**What needs to be done:** Exact reproduction required: the lines below from the line with "red brick F4:G4" to the line with "tan brick H7 level 1 -> tan brick D2 level 2", both ends included, and no others.

**Records to process:**
-----
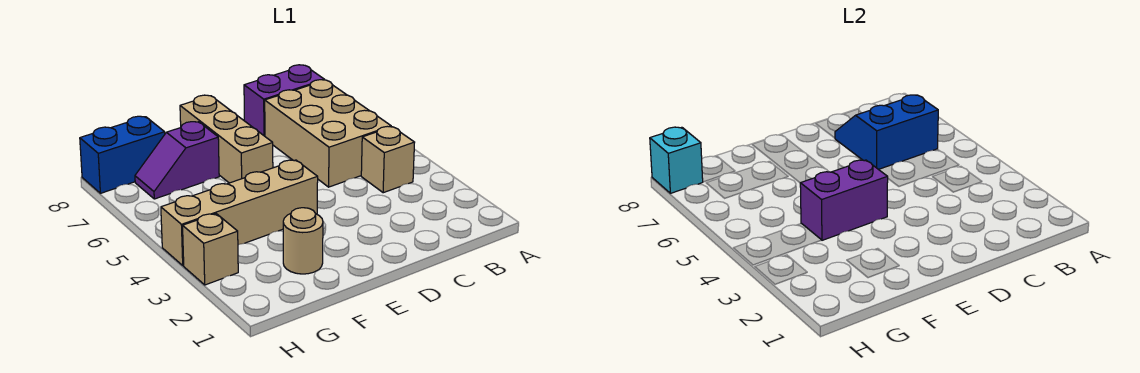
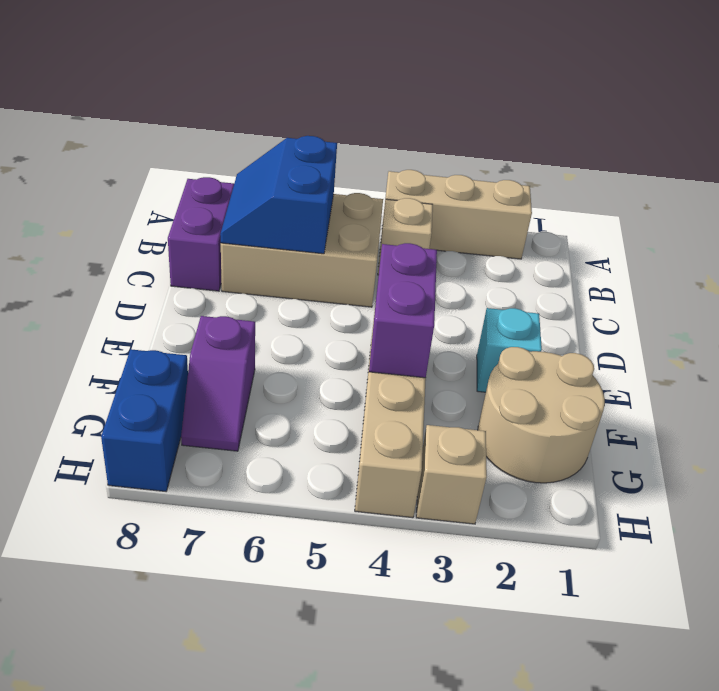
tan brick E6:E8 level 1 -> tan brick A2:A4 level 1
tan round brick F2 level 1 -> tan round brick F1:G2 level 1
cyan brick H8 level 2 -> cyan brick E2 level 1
-----
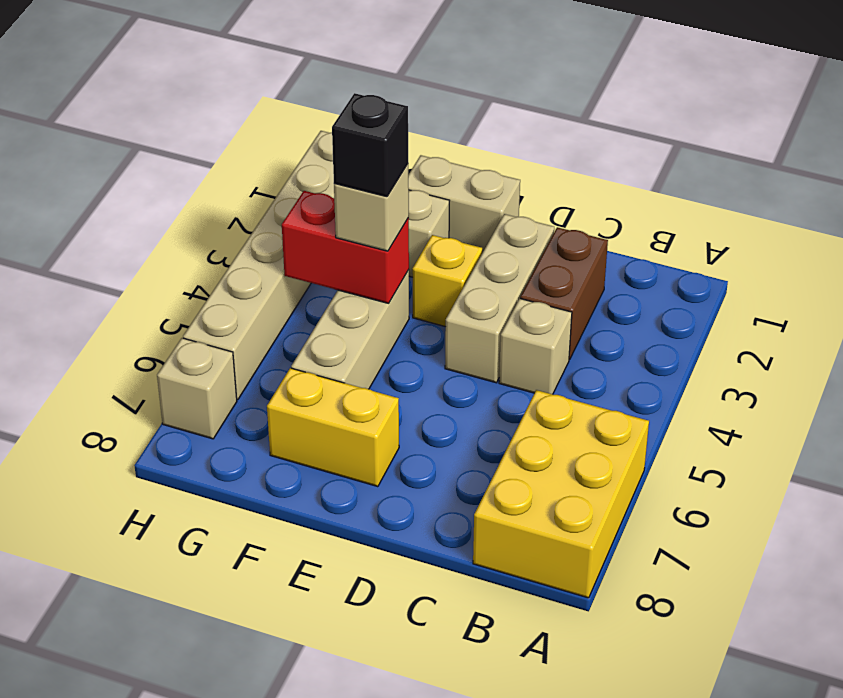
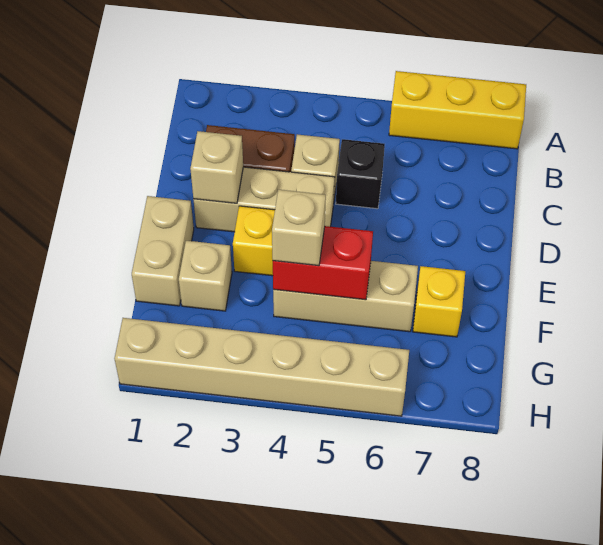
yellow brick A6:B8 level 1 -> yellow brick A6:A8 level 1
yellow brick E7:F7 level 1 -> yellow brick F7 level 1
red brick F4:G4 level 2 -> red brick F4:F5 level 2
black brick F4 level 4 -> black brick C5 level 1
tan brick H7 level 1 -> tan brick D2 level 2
-----
**Answer for the task:**
red brick F4:G4 level 2 -> red brick F4:F5 level 2
black brick F4 level 4 -> black brick C5 level 1
tan brick H7 level 1 -> tan brick D2 level 2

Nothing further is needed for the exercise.